_WHAT TO WORK ON_. How many lines of the entries below contain the string "kern"? Reply with the number alone.

[Part of a data file]
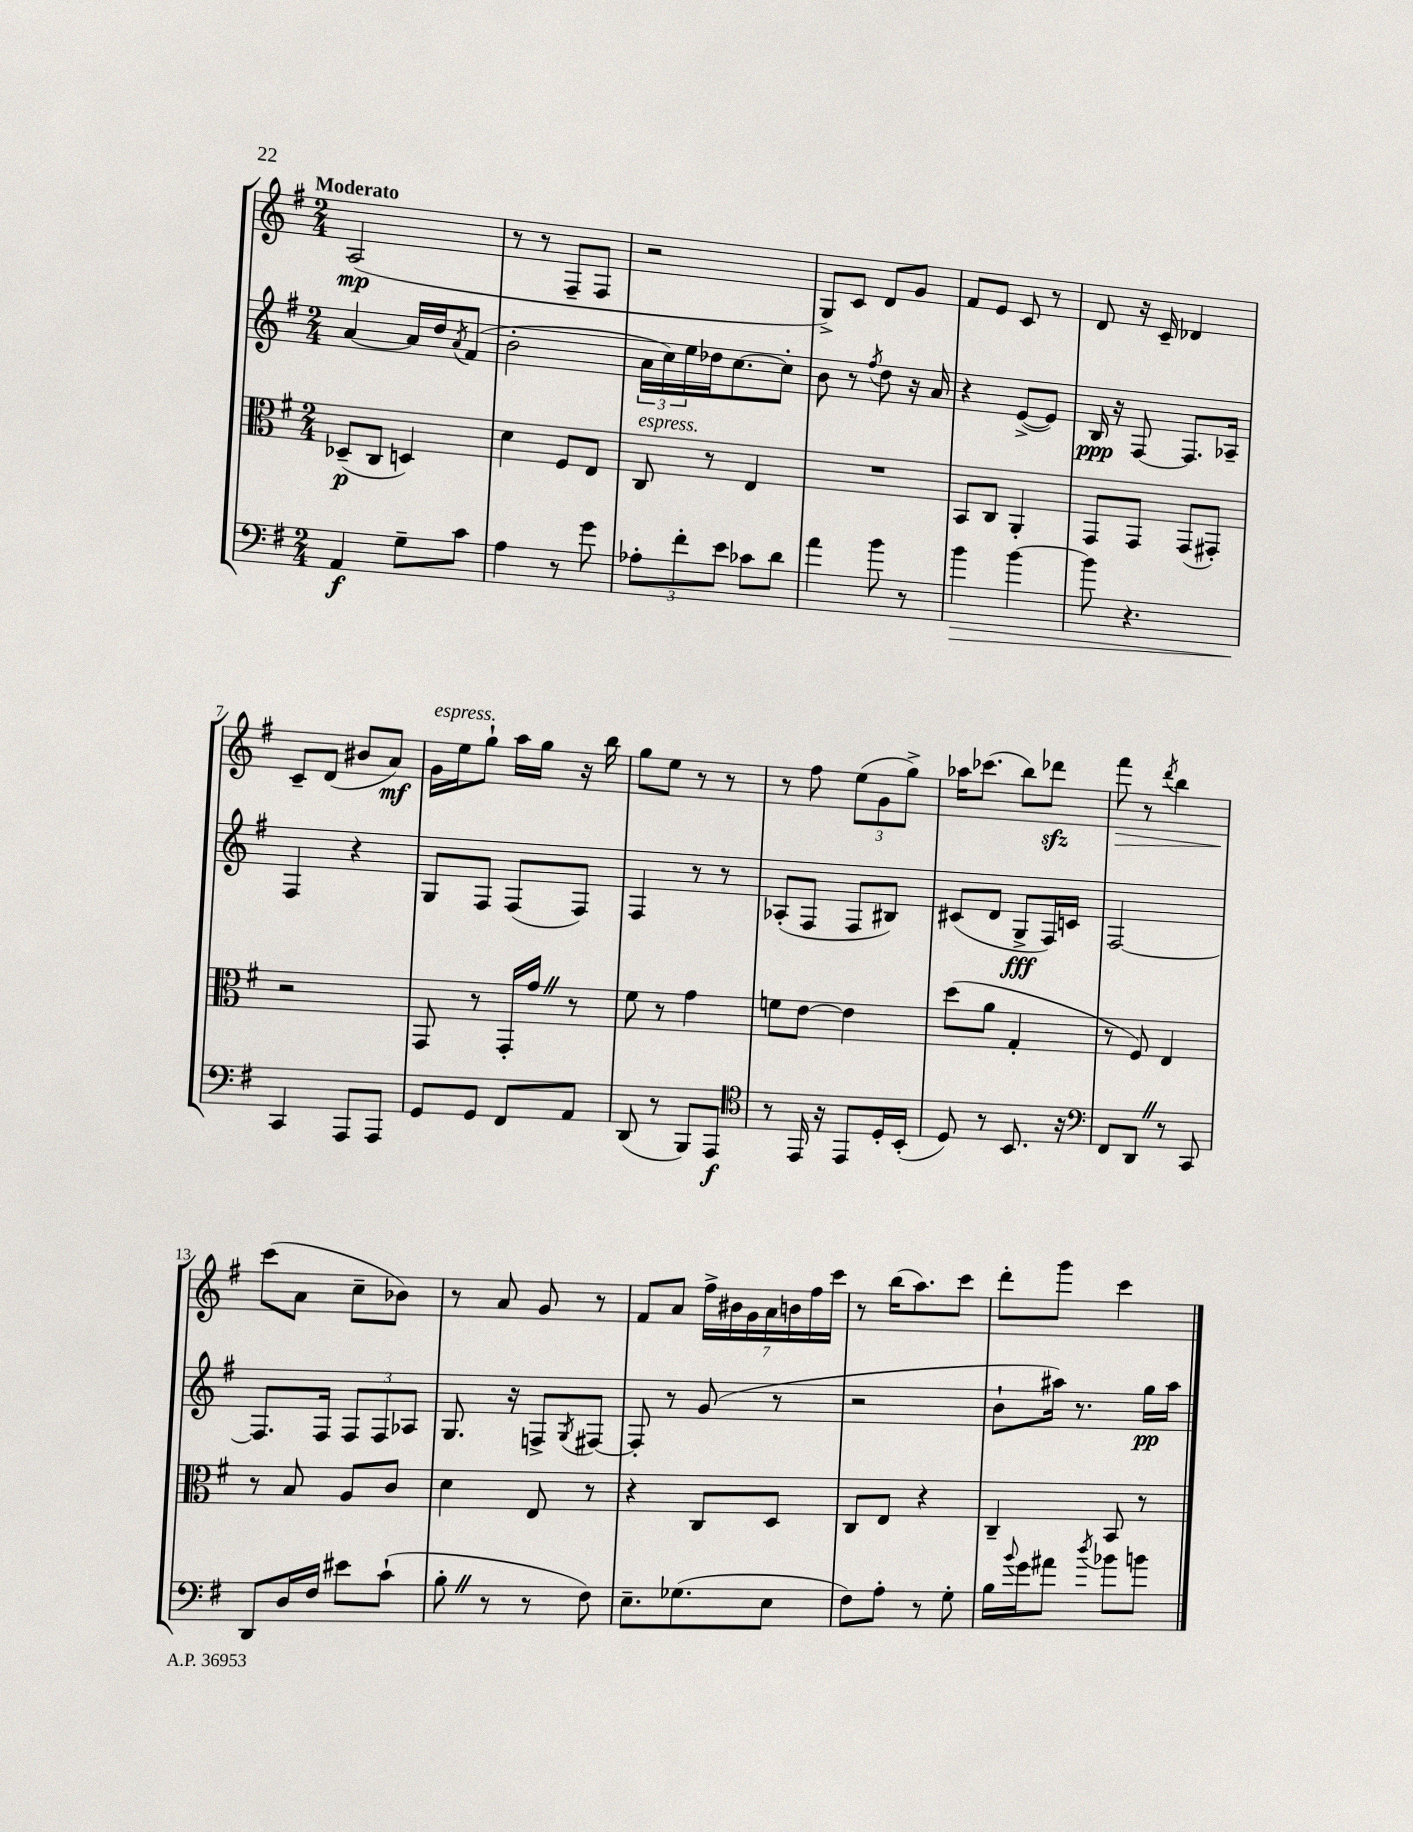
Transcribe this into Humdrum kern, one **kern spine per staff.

**kern	**kern	**kern	**kern
*staff4	*staff3	*staff2	*staff1
*clefF4	*clefC3	*clefG2	*clefG2
*k[f#]	*k[f#]	*k[f#]	*k[f#]
*M2/4	*M2/4	*M2/4	*M2/4
4AA	(8D-~	[4a	(2A
.	8C	.	.
8G~	4D)	16a]	.
.	.	16dd	.
.	.	8qa	.
8c	.	(8f#	.
=	=	=	=
4A	4d	2b'	8r
.	.	.	8r
8r	8F#	.	8F#~
8g	8E	.	8F#
=	=	=	=
12A-'	8C	24a	2r
.	.	24cc)	.
12f#'	.	24ee	.
.	8r	16dd-	.
12e	.	.	.
.	.	[8.cc	.
8c-	4E	.	.
8d	.	8cc']	.
=	=	=	=
4a	2r	8b	8G^)
.	.	8r	8c
.	.	8qff#	.
8b	.	8dd	8d
8r	.	16r	8g
.	.	16a	.
=	=	=	=
4b	8BB	4r	8f#
.	8C	.	8e
[4b	4AA'	([8e^	8c
.	.	8e])	8r
=	=	=	=
8b]	8GG	16B	8d
.	.	16r	.
4.r	8GG	[8F#	16r
.	.	.	16c~
.	(8GG	8.F#]	4d-
.	8GG#')	.	.
.	.	16A-~	.
=	=	=	=
4CC	2r	4F#	8c~
.	.	.	(8d
8AAA	.	4r	8b#
8AAA	.	.	8a)
=	=	=	=
8GG	8GG	8G	16g
.	.	.	16ee
8GG	8r	8F#	8gg`
8FF#	16GG'	(8F#	16aa
.	16g	.	16gg
8AA	8r	8F#)	16r
.	.	.	16bb
=	=	=	=
(8DD	8f#	4F#	8gg
8r	8r	.	8ee
8BBB)	4g	8r	8r
8AAA	.	8r	8r
=	=	=	=
*clefC4	*	*	*
8r	8f	(8A-'	8r
16EE	[8e	8F#	8ff#
16r	.	.	.
8EE	4e]	8F#	(12ee
.	.	.	12g
16D'	.	8B#)	.
.	.	.	12gg^)
(16BB'	.	.	.
=	=	=	=
8D)	(8dd	(8c#	16aa-
.	.	.	(8.ccc-
8r	8a	8d	.
8.BB	4G'	8G^	8bb)
.	.	16F#)	8ddd-
16r	.	16c	.
=	=	=	=
*clefF4	*	*	*
8FF#	8r	[2F#	8fff#
8DD	8F#)	.	8r
.	.	.	8qddd
8r	4E	.	4bb
8CC	.	.	.
=	=	=	=
8DD	8r	8.F#]	(8ccc
16D	8B	.	8a
16F#	.	16F#	.
8e#	8A	12F#	8cc~
.	.	12F#	.
(8c`	8c	.	8b-)
.	.	12A-	.
=	=	=	=
8B'	4d	8.G	8r
8r	.	.	8a
.	.	16r	.
8r	8E	8F^	8g
.	.	8qG	.
8F#)	8r	[8F#	8r
=	=	=	=
8.E~	4r	8F#']	8f#
.	.	8r	8a
(8.G-	.	.	.
.	8C	(8g	28ff#^
.	.	.	28b#
.	.	.	28g
.	.	.	28a
8E	8D	8r	.
.	.	.	28b
.	.	.	28ff#
.	.	.	28ccc
=	=	=	=
8F#)	8C	2r	8r
8A'	8E	.	(16bb
.	.	.	8.aa)
8r	4r	.	.
8G'	.	.	8ccc
=	=	=	=
16B	4C~	8b`	8ddd'
8qqb	.	.	.
16g	.	.	.
8a#	.	16aa#)	8ggg
.	.	8.r	.
8qdd	.	.	.
8b-	8BB	.	4ccc
8b	8r	16gg	.
.	.	16aa#	.
==	==	==	==
*-	*-	*-	*-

_SOLUTION TO THE PROBLEM_. 2